■ What to work on ■
With the pictures removed, set down all of the entries below exactly.

■ Records provided ■

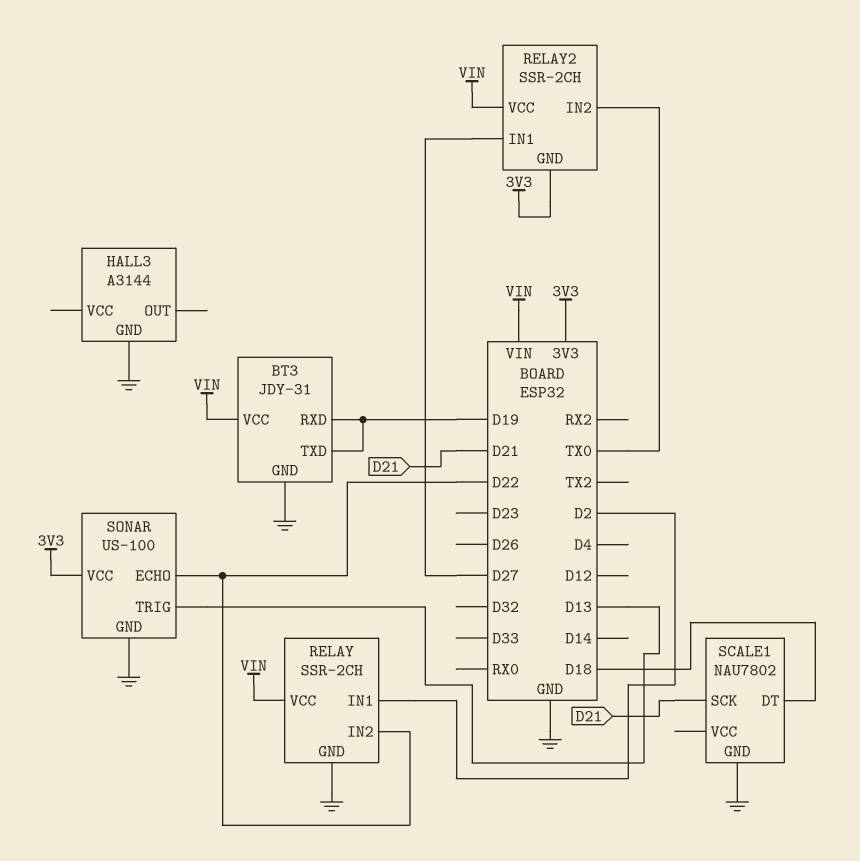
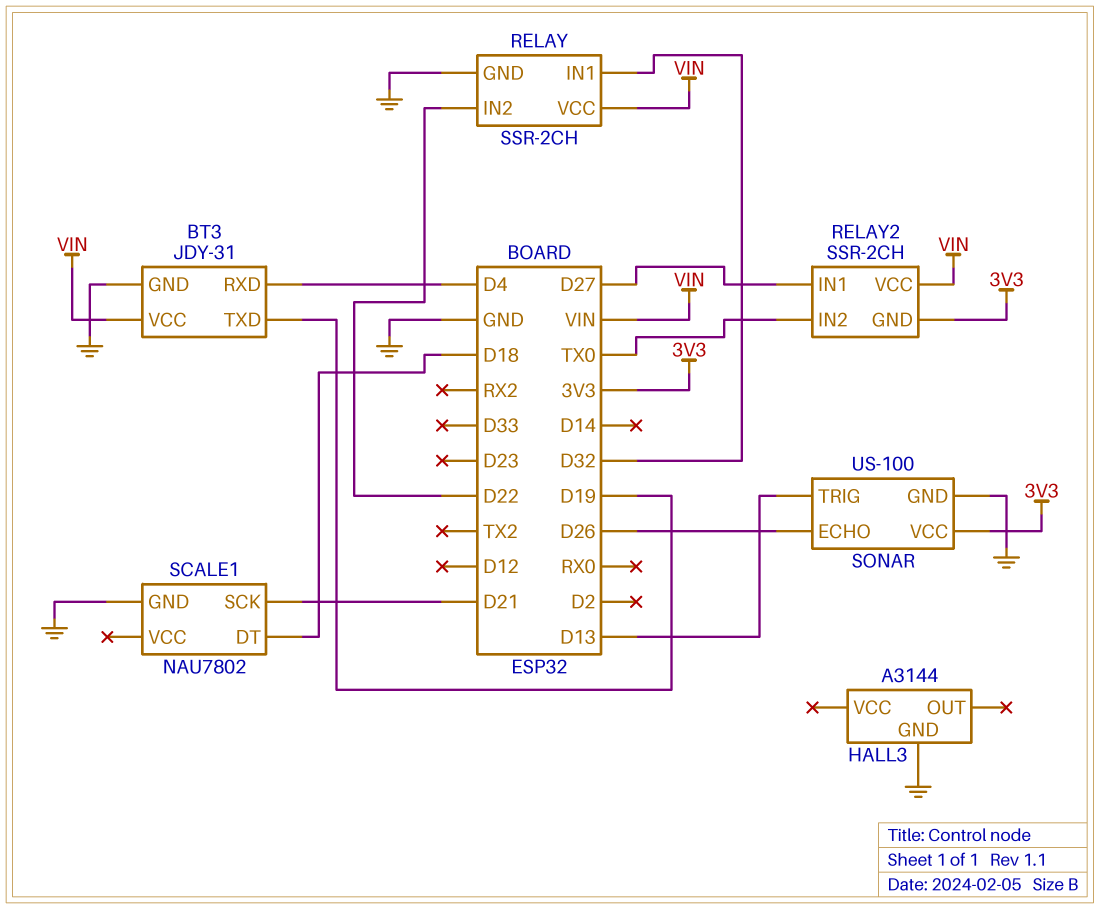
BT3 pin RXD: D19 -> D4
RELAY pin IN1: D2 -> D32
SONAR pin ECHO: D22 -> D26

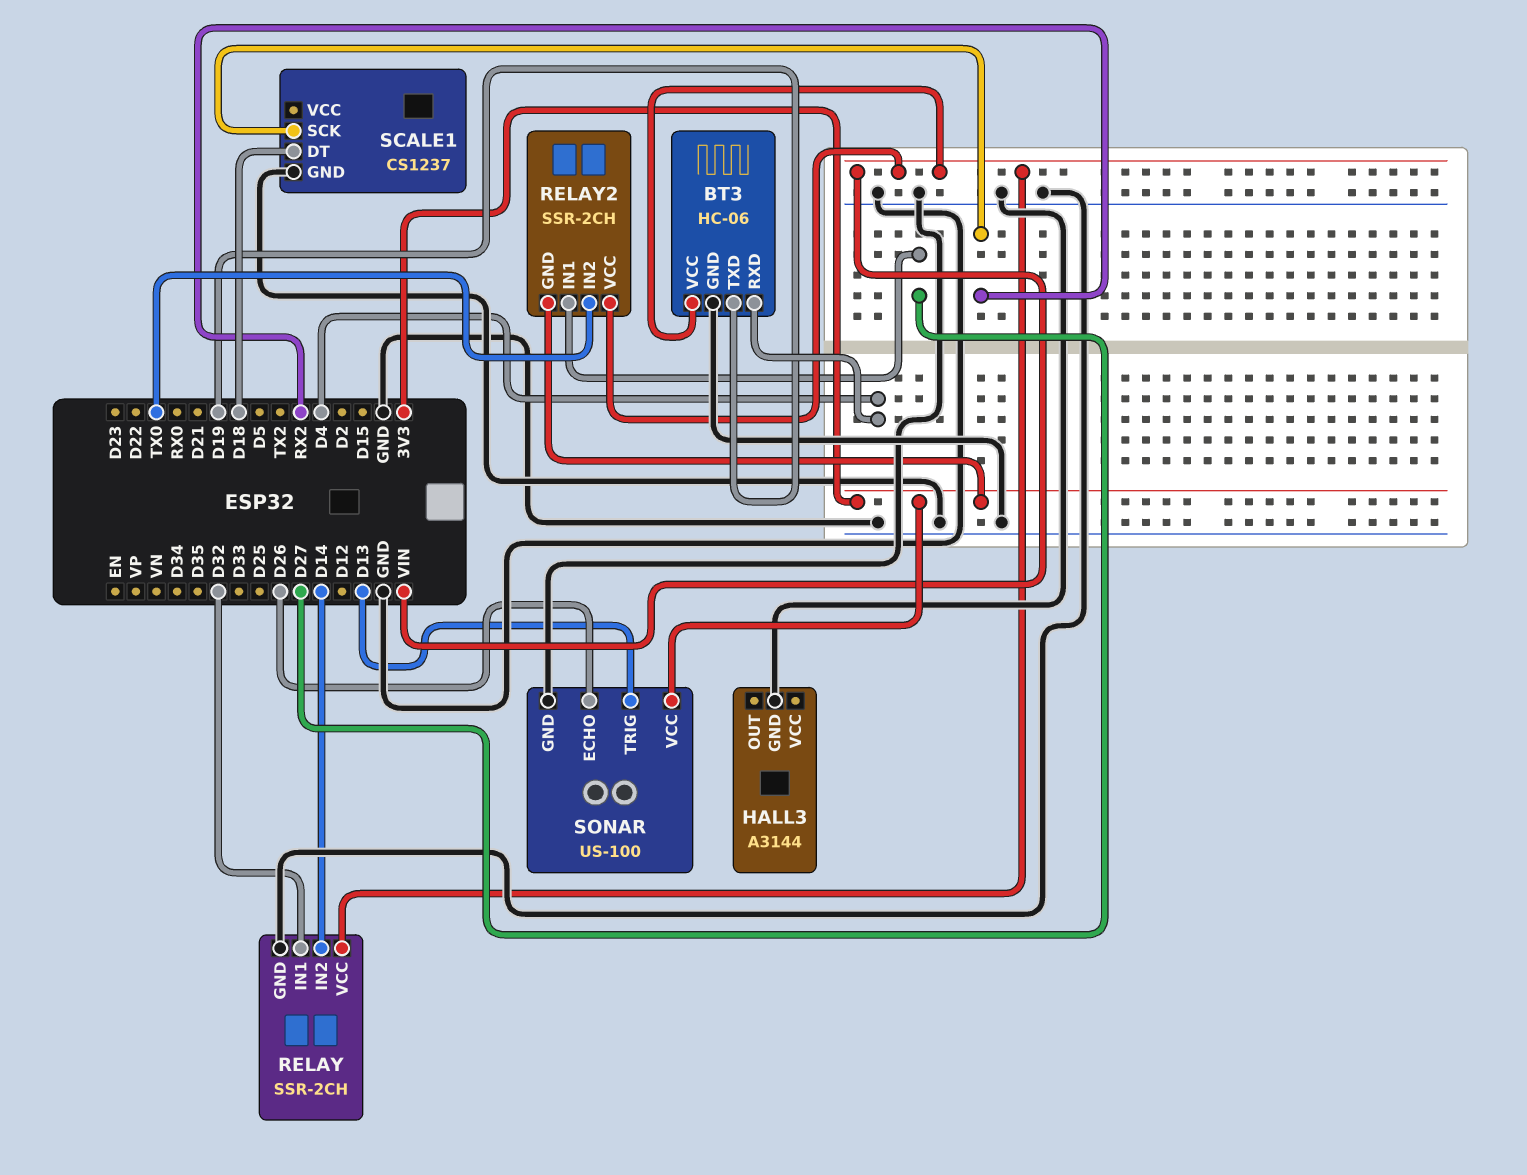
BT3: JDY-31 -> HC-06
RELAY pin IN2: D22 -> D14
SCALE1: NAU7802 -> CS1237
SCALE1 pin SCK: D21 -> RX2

■ Exercise response ■
BT3 pin RXD: D19 -> D4
RELAY pin IN1: D2 -> D32
SONAR pin ECHO: D22 -> D26

BT3: JDY-31 -> HC-06
RELAY pin IN2: D22 -> D14
SCALE1: NAU7802 -> CS1237
SCALE1 pin SCK: D21 -> RX2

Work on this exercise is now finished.